Copy out every line of the data below that contains the string "kern". Case counts, so match uppercase and lowercase letters precisely.

Dataset content:
========

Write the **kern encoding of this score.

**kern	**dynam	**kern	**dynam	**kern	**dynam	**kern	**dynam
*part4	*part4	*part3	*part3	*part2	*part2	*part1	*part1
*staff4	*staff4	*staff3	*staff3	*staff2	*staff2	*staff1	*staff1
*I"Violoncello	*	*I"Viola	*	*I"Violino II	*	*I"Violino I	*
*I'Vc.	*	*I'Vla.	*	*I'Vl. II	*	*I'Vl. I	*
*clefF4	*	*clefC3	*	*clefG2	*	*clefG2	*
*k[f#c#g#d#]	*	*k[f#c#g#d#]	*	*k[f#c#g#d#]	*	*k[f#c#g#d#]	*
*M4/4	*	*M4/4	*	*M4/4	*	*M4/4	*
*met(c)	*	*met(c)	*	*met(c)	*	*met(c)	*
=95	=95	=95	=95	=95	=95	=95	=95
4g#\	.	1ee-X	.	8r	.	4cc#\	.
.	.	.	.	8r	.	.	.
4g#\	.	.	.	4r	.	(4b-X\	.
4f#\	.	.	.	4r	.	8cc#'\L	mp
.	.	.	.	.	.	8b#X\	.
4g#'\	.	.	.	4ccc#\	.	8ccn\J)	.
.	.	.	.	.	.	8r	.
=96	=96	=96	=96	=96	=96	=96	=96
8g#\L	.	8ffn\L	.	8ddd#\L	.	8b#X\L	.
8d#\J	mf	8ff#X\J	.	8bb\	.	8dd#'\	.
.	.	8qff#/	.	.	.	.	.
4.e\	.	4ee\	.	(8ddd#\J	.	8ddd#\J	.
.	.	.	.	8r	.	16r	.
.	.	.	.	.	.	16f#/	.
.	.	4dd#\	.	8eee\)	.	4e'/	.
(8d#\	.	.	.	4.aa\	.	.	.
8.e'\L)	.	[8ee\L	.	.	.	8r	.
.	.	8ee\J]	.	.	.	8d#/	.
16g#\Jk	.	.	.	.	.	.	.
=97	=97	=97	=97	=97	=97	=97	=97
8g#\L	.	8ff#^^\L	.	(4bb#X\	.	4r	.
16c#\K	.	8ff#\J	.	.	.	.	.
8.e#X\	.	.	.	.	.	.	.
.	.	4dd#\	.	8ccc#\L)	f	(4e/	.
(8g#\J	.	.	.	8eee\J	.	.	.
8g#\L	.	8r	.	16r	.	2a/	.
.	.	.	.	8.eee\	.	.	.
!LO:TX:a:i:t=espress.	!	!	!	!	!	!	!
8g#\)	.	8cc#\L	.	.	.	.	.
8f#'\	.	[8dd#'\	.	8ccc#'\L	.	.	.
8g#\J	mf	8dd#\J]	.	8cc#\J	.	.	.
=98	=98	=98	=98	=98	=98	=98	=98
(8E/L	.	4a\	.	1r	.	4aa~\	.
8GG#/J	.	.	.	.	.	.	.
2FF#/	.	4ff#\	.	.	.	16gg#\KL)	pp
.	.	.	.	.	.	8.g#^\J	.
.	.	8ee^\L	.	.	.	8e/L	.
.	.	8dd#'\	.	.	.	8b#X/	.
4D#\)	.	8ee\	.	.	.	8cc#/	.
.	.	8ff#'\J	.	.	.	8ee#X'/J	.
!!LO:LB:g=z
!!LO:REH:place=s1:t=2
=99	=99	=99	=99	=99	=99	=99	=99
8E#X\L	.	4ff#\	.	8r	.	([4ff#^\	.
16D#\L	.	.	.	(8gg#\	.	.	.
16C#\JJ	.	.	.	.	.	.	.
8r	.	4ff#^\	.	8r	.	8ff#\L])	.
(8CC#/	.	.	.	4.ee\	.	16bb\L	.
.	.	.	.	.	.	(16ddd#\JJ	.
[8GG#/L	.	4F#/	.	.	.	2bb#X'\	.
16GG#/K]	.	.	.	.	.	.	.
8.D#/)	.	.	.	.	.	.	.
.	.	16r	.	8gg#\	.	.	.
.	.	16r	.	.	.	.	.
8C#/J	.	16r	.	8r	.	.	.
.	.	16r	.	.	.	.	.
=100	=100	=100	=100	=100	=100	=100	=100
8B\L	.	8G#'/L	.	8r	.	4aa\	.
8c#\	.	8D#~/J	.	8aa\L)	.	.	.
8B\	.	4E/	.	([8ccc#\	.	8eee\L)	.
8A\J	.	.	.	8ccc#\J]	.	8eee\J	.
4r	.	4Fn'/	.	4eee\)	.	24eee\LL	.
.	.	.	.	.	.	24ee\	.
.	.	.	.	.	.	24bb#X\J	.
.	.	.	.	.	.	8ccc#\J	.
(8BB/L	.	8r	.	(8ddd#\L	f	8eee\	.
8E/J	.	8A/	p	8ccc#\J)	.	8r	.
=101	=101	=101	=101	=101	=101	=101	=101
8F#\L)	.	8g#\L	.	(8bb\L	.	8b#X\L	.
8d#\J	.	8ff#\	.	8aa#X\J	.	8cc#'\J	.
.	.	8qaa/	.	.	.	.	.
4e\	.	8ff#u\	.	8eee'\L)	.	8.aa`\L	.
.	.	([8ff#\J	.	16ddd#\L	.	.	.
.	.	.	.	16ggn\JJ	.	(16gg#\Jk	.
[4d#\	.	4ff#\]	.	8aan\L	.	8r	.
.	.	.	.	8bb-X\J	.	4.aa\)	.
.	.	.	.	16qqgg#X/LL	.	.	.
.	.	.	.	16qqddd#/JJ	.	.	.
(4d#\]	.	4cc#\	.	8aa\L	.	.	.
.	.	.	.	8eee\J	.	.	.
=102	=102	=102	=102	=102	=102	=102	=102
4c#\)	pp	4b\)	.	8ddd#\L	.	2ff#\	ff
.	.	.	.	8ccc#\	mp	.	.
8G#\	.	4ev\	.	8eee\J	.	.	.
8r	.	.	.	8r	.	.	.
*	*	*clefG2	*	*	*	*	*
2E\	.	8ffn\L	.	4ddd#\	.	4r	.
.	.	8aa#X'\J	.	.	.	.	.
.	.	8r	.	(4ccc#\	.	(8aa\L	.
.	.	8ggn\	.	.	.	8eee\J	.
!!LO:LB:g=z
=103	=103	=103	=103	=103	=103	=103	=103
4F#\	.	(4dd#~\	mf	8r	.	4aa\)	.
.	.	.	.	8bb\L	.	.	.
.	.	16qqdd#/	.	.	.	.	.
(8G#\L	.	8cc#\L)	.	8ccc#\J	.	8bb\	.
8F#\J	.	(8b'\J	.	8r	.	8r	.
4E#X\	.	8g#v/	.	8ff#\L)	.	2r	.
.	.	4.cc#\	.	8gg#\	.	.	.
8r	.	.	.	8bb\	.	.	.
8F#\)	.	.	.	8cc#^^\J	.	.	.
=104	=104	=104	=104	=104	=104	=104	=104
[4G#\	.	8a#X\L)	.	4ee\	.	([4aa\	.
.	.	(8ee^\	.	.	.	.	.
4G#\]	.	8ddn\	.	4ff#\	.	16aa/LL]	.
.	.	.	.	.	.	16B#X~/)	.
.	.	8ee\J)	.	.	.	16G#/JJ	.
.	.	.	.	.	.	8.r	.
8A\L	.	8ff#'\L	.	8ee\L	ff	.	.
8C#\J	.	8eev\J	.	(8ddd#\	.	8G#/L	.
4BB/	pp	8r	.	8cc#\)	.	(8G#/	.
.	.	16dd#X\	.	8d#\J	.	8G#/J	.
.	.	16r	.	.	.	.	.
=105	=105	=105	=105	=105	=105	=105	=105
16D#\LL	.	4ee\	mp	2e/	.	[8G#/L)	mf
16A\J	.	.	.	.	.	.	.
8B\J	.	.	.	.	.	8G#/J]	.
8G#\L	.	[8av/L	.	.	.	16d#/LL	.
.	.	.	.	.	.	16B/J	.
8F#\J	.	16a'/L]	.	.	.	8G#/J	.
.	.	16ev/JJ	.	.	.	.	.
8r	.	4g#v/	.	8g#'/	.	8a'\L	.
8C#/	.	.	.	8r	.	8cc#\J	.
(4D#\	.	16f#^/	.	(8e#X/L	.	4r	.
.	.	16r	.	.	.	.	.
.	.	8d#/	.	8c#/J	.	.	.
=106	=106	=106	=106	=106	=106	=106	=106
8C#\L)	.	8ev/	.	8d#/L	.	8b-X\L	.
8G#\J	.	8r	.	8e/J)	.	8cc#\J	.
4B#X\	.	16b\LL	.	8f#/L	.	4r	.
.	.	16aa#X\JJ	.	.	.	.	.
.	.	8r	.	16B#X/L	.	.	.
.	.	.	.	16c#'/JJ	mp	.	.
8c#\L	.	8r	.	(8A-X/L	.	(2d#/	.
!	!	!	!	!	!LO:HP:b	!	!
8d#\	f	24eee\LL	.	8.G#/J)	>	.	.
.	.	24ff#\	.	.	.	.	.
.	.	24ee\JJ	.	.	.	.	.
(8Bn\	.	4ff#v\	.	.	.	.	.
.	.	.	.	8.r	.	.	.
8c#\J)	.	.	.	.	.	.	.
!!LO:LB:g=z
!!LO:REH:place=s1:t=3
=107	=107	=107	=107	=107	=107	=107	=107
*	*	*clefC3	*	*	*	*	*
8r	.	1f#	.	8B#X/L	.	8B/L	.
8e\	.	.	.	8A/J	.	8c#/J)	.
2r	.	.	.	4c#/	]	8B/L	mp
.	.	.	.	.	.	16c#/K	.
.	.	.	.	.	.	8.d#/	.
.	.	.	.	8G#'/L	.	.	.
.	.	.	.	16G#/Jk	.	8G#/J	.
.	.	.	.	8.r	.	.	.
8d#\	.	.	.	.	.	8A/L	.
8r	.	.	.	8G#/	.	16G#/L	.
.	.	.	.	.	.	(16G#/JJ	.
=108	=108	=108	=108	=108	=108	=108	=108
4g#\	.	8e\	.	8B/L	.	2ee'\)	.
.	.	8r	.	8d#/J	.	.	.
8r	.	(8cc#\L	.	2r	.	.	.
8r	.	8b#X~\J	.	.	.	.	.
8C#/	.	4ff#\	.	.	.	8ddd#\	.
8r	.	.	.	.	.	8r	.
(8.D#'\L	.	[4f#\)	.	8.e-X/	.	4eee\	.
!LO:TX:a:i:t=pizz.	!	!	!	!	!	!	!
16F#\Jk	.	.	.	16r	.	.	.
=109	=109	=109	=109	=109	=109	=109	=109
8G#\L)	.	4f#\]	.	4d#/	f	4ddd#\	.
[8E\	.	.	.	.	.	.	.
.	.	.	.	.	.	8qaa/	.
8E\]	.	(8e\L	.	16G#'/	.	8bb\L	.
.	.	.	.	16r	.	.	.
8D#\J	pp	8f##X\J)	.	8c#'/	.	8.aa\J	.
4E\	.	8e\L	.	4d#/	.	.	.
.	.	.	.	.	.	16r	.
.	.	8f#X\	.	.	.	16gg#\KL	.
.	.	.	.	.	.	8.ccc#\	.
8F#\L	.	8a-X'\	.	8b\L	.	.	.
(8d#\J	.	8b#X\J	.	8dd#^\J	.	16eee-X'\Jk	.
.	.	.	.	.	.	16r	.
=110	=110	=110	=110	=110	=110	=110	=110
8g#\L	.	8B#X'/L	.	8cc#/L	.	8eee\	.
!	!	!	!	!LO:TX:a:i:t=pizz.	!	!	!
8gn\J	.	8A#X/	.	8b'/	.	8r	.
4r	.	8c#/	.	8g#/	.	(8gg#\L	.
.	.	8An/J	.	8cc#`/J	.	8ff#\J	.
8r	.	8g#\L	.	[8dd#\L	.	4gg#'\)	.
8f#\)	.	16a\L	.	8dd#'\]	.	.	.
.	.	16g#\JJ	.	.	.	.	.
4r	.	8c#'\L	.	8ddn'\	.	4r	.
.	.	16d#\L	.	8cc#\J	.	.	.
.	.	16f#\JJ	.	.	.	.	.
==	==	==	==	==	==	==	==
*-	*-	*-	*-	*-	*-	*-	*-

========

Exercise answer:
Write the **kern encoding of this score.
**kern	**dynam	**kern	**dynam	**kern	**dynam	**kern	**dynam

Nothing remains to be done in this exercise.